**Work order**
Below are records; work out how many of their lines hold the string "plus" and give that number alone.

━━━

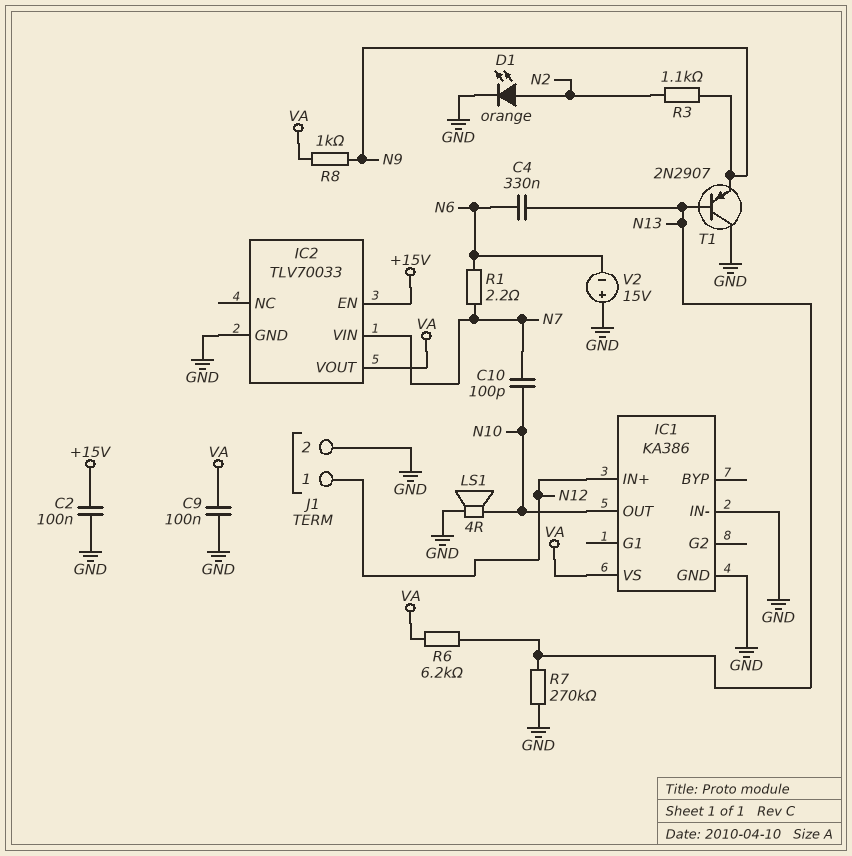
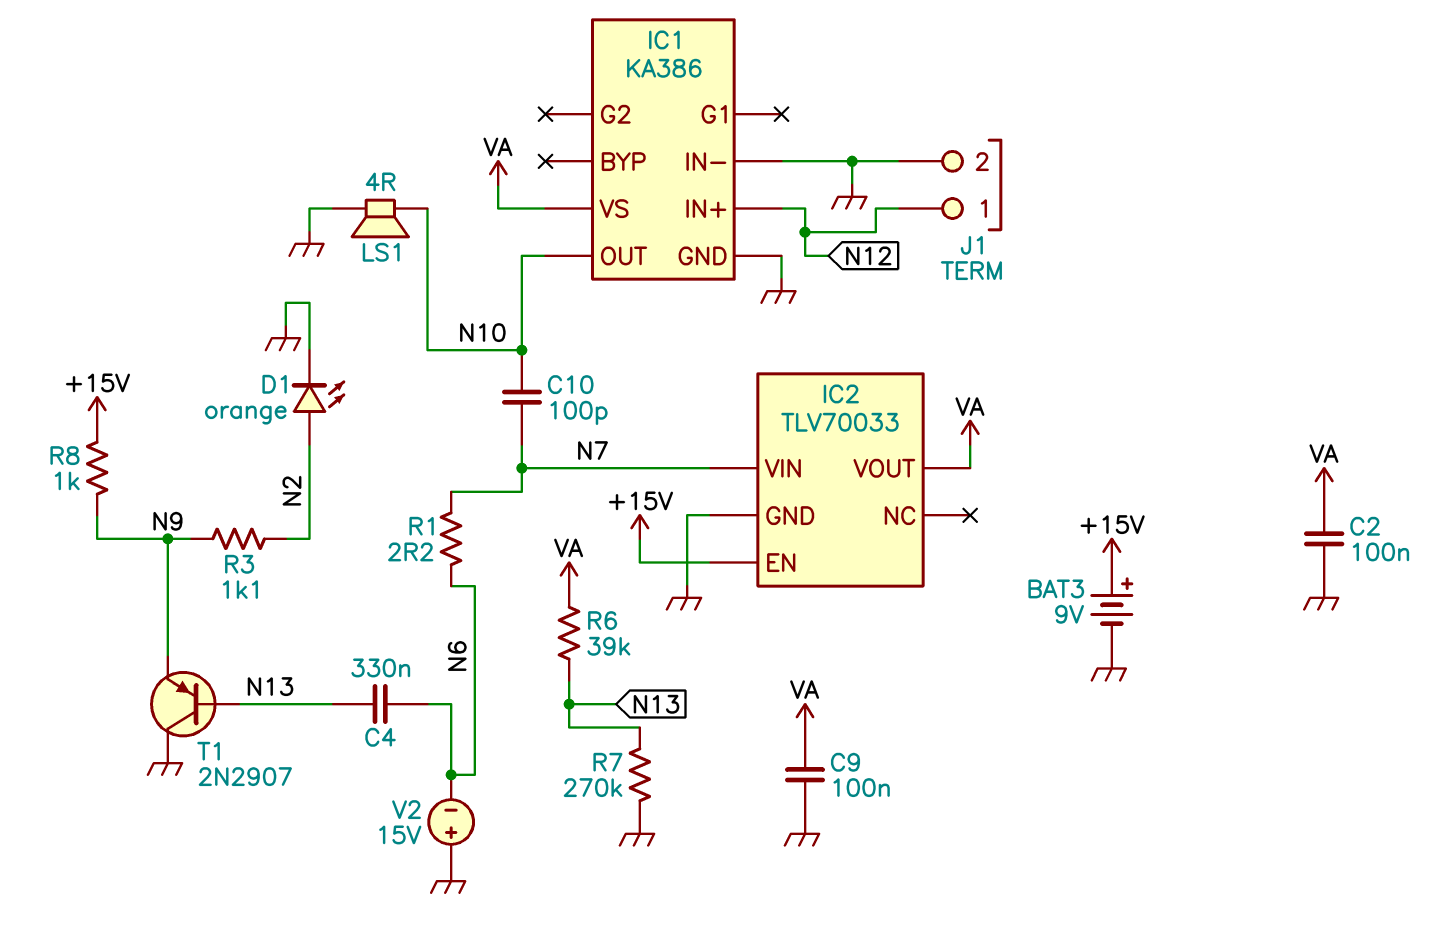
BAT3: none -> 9V (plus +15V, minus GND)
C2: 100nF (+15V, GND) -> 100nF (GND, VA)
R6: 6.2k (N13, VA) -> 39k (N13, VA)
R8: 1k (N9, VA) -> 1k (+15V, N9)

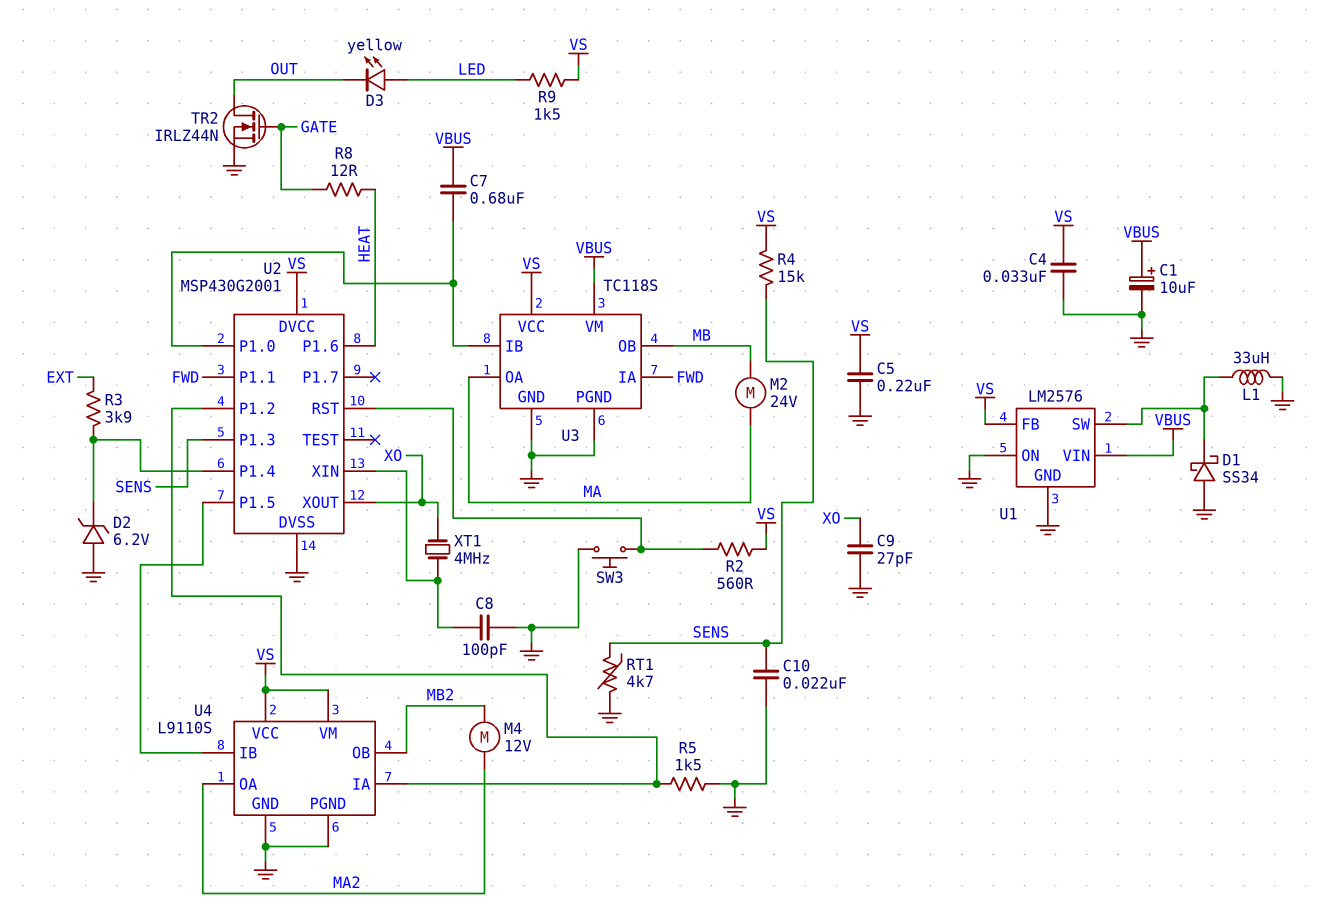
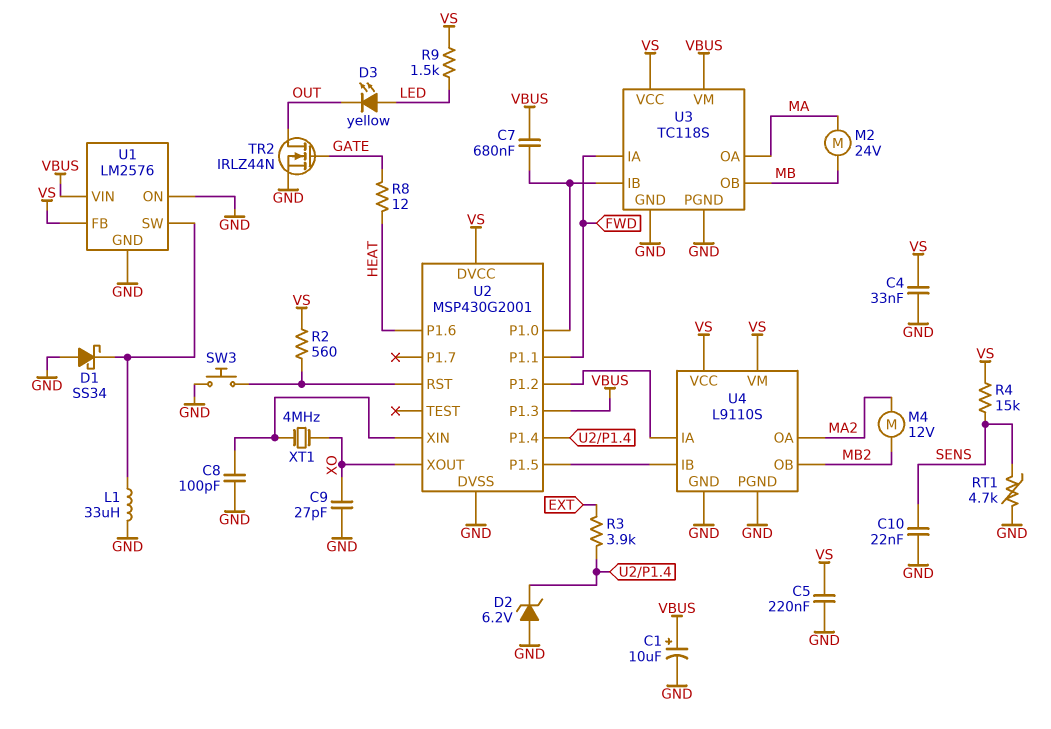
R5: 1.5k (GND, U2/P1.2) -> none
U2 pin P1.3: SENS -> VBUS

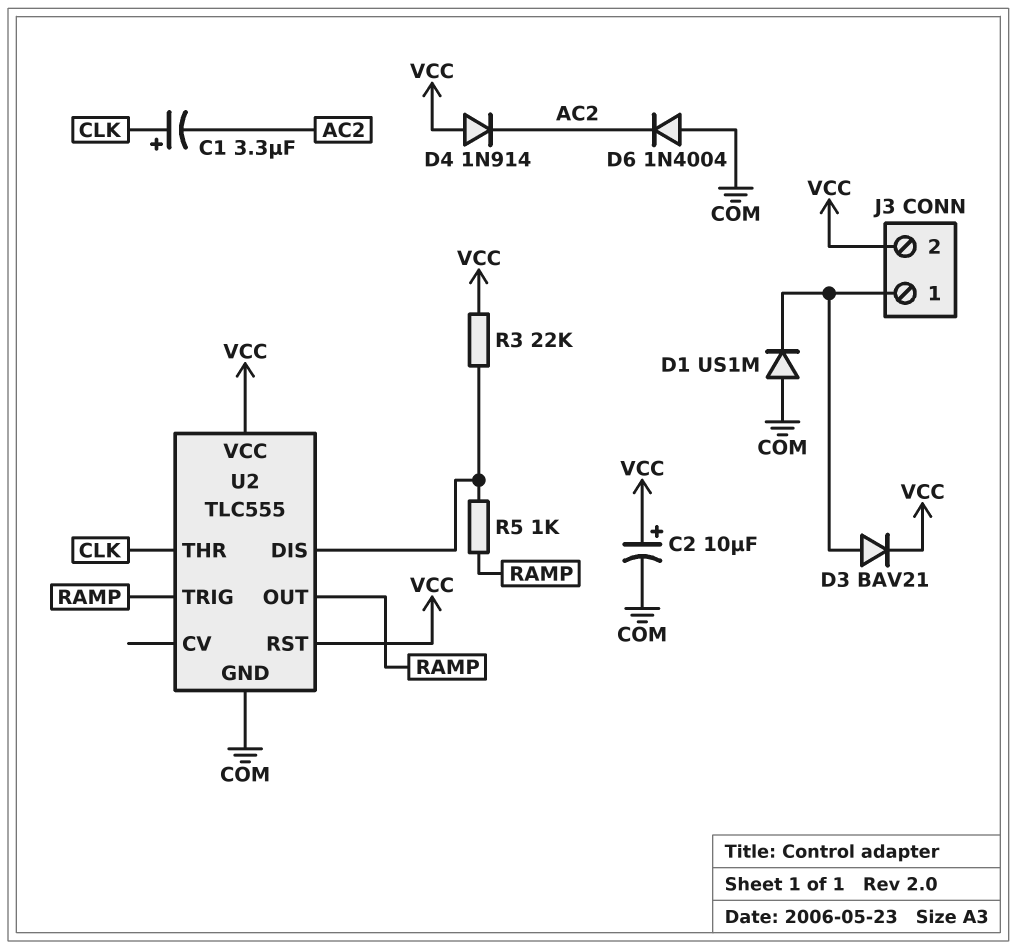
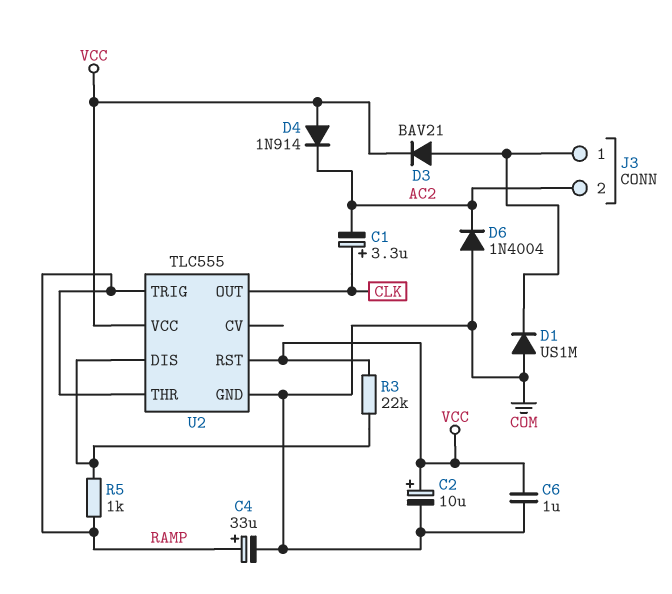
C4: none -> 33uF (plus RAMP, minus COM)
C6: none -> 1uF (COM, VCC)
J3 pin 2: VCC -> AC2
U2 pin OUT: RAMP -> CLK
U2 pin THR: CLK -> RAMP

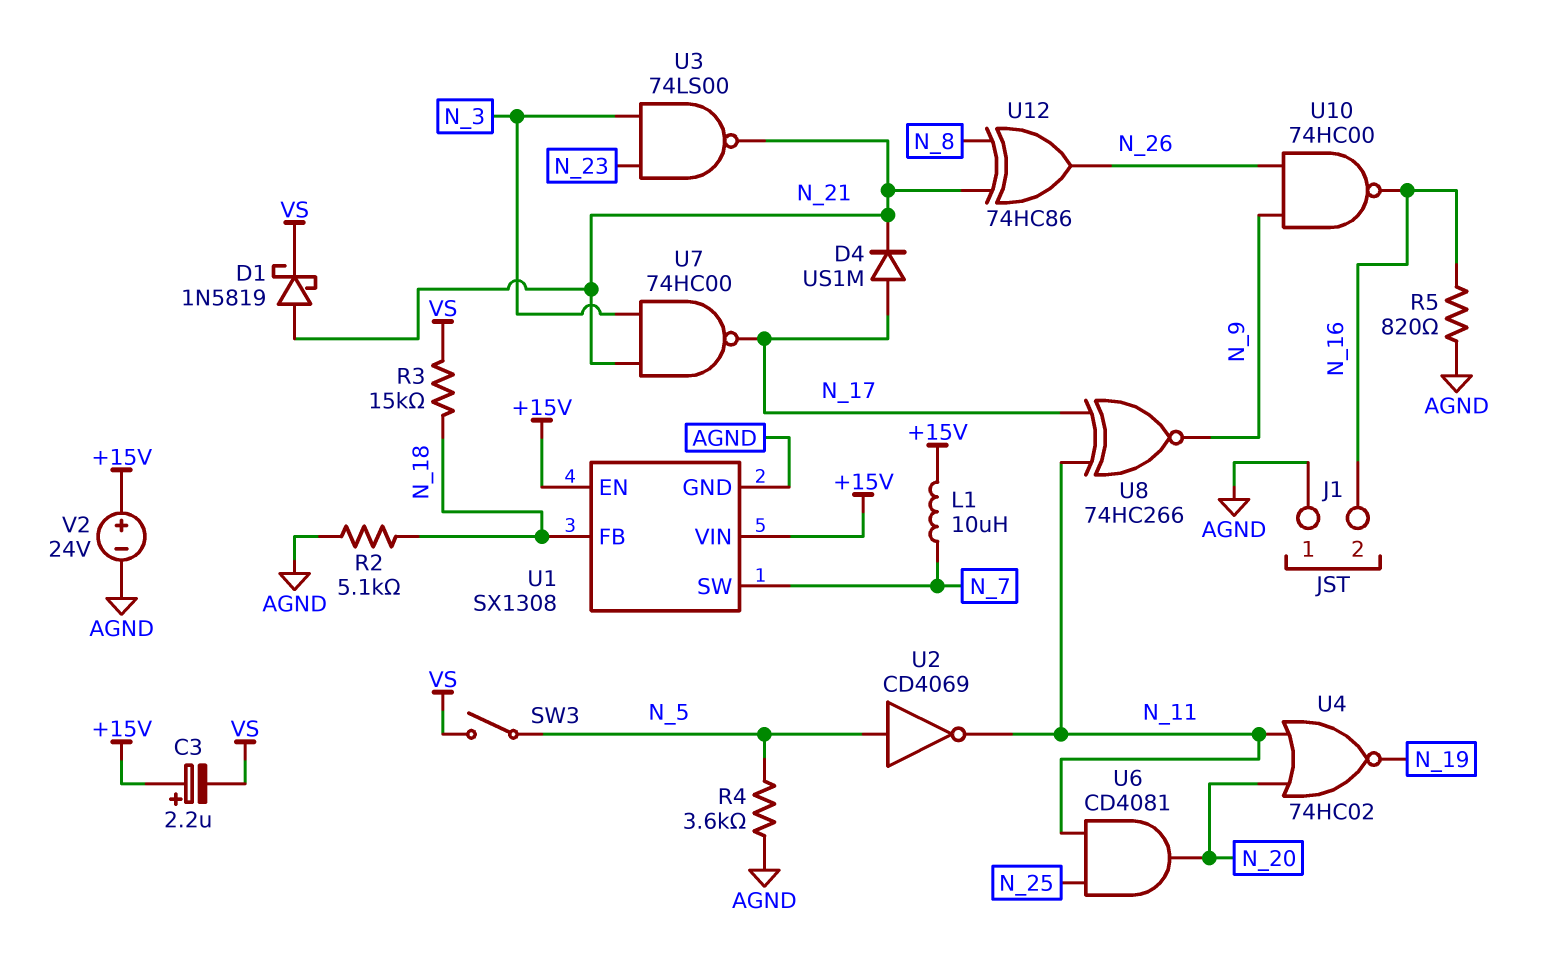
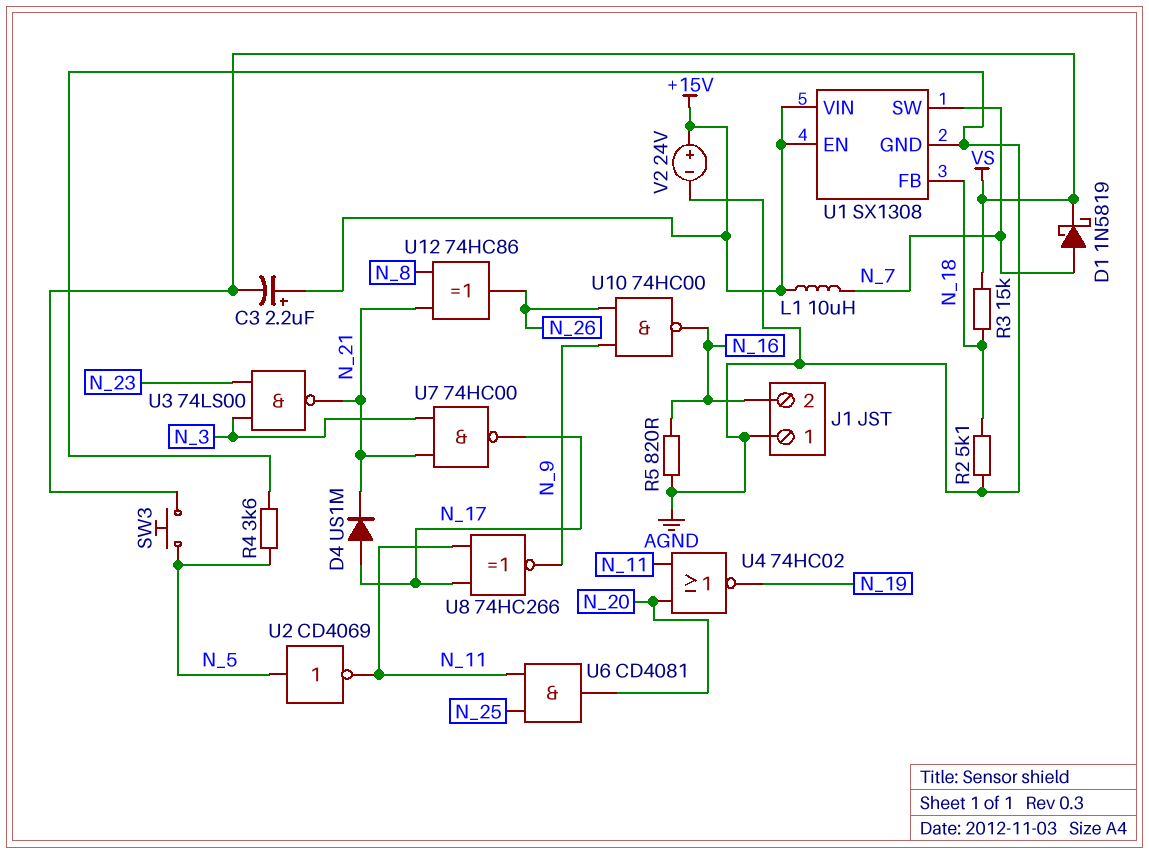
D1: schottky 1N5819 (A N_21, K VS) -> schottky 1N5819 (A N_7, K VS)
SW3: switch (N_5, VS) -> button (N_5, VS)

━━━

**Solution for this exercise**
2